» Information provided:
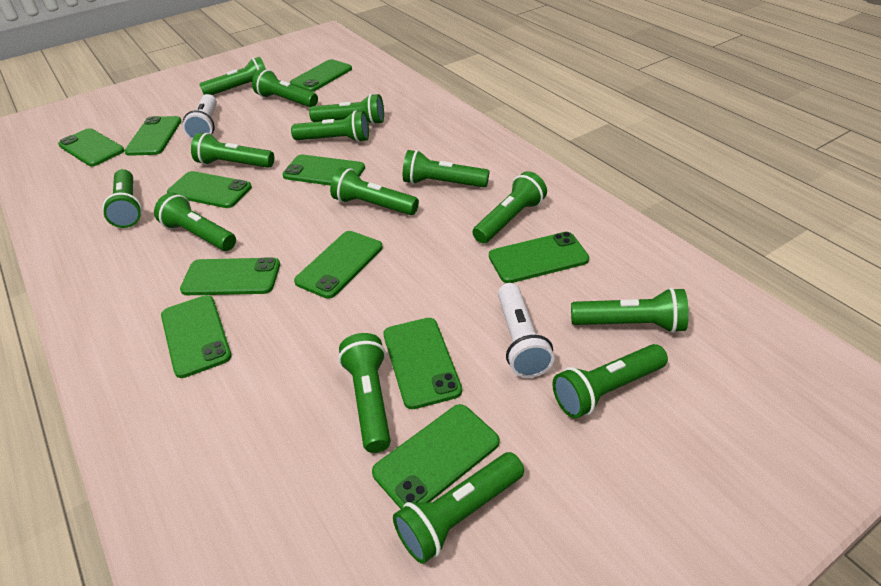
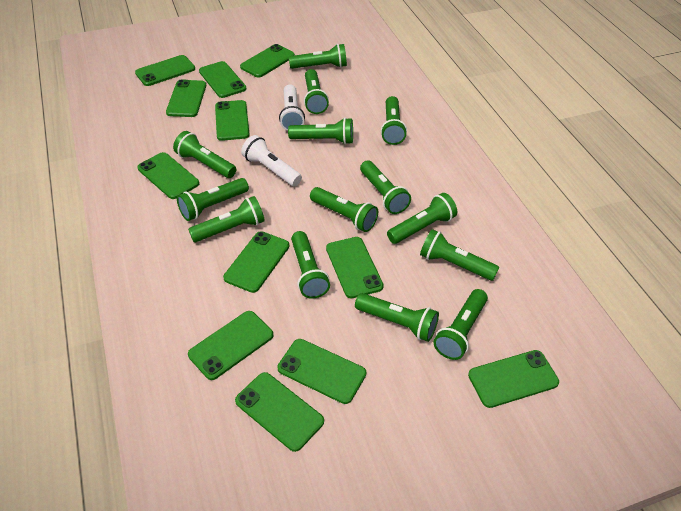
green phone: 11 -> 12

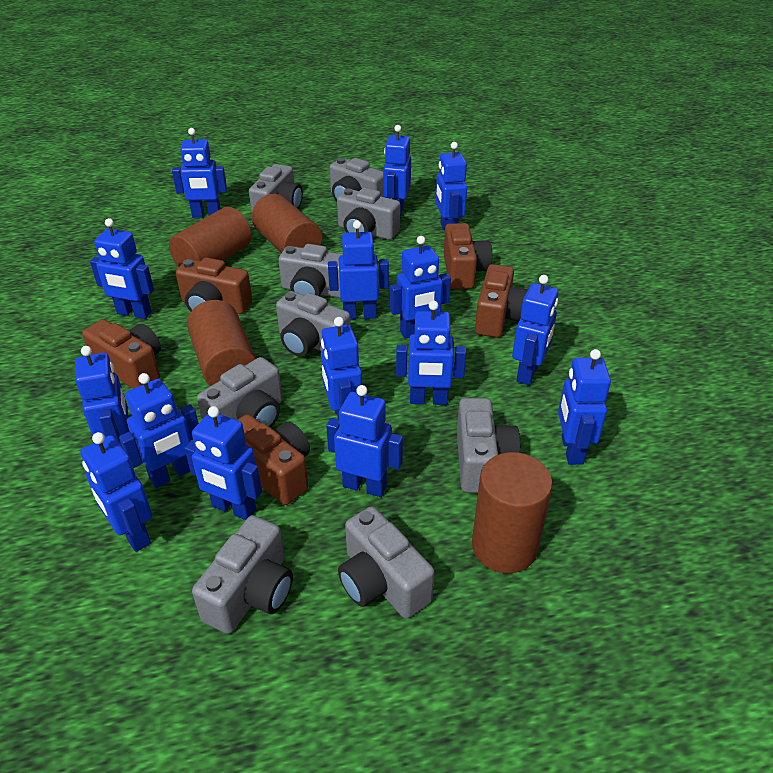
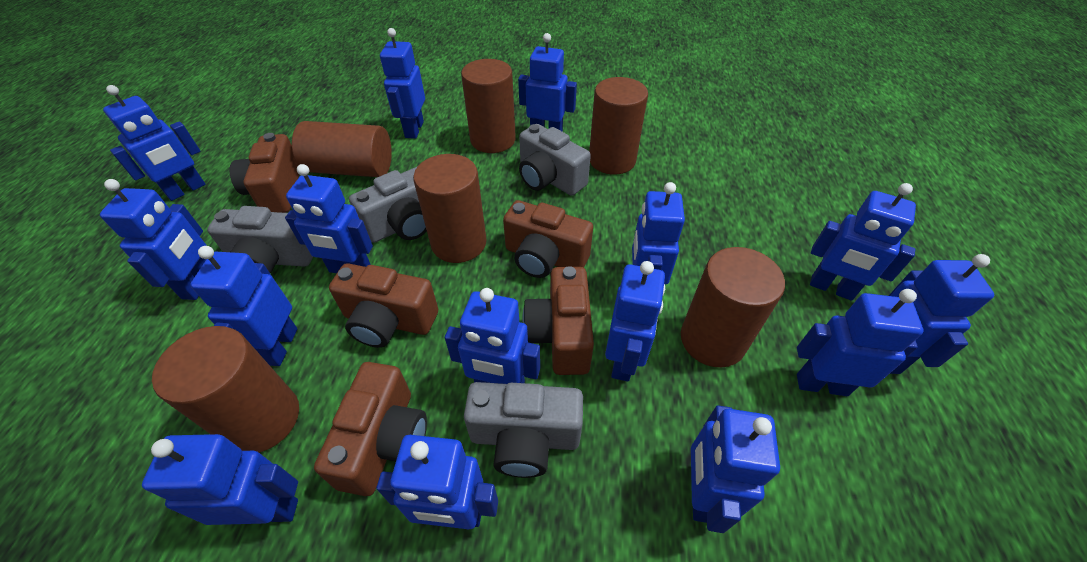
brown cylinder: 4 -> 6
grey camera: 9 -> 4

» Work request: Output all lines above precisely. Pictures are to be left out.

» Problem solution:
green phone: 11 -> 12

brown cylinder: 4 -> 6
grey camera: 9 -> 4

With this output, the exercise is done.